Change listing data ::
▼
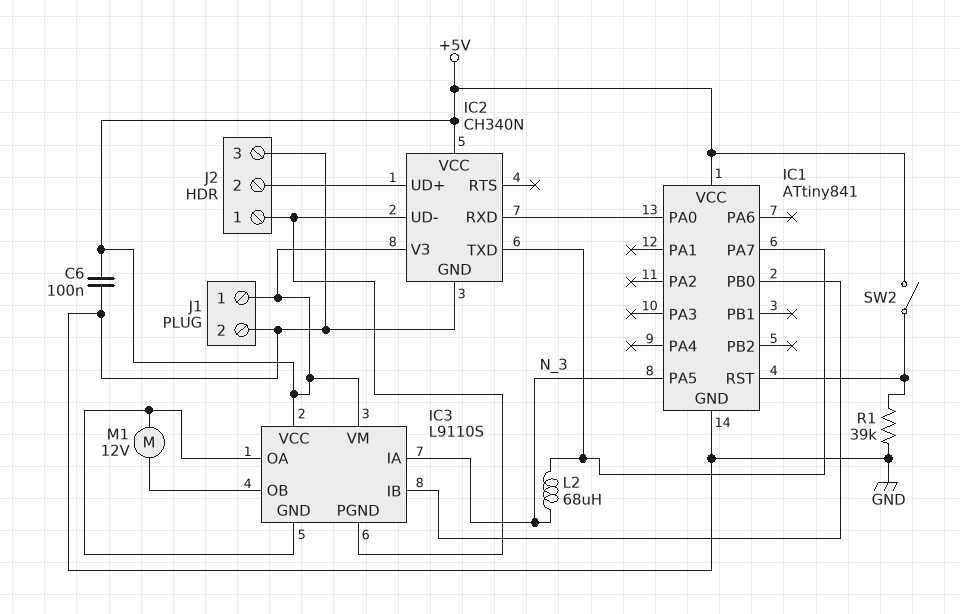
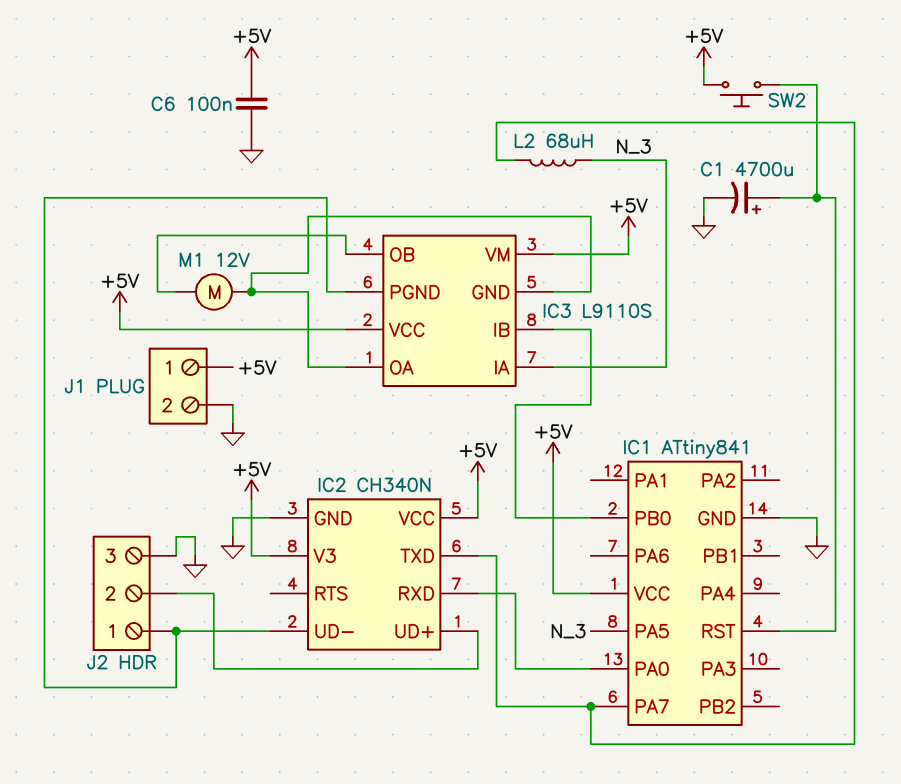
C1: none -> 4700uF (plus IC1/RST, minus GND)
R1: 39k (GND, IC1/RST) -> none
SW2: switch (+5V, IC1/RST) -> button (+5V, IC1/RST)

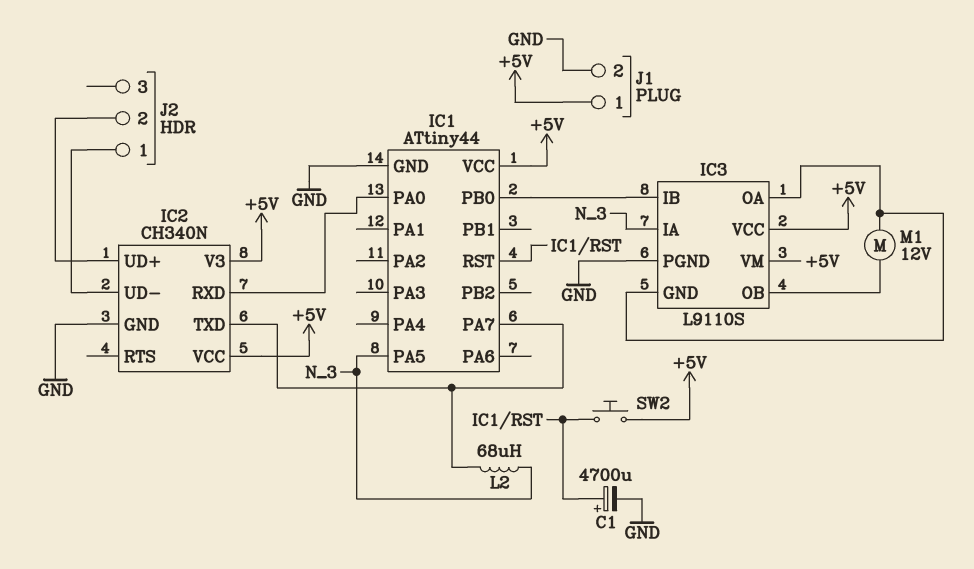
C6: 100nF (+5V, GND) -> none
IC1: ATtiny841 -> ATtiny44
IC3 pin PGND: IC2/UD- -> GND
J2 pin 3: GND -> none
▲
WHAT YOU WILL DO ::
Search the entries above for "none". Return every line that has it.

EXERCISE RESULT ::
C1: none -> 4700uF (plus IC1/RST, minus GND)
R1: 39k (GND, IC1/RST) -> none
C6: 100nF (+5V, GND) -> none
J2 pin 3: GND -> none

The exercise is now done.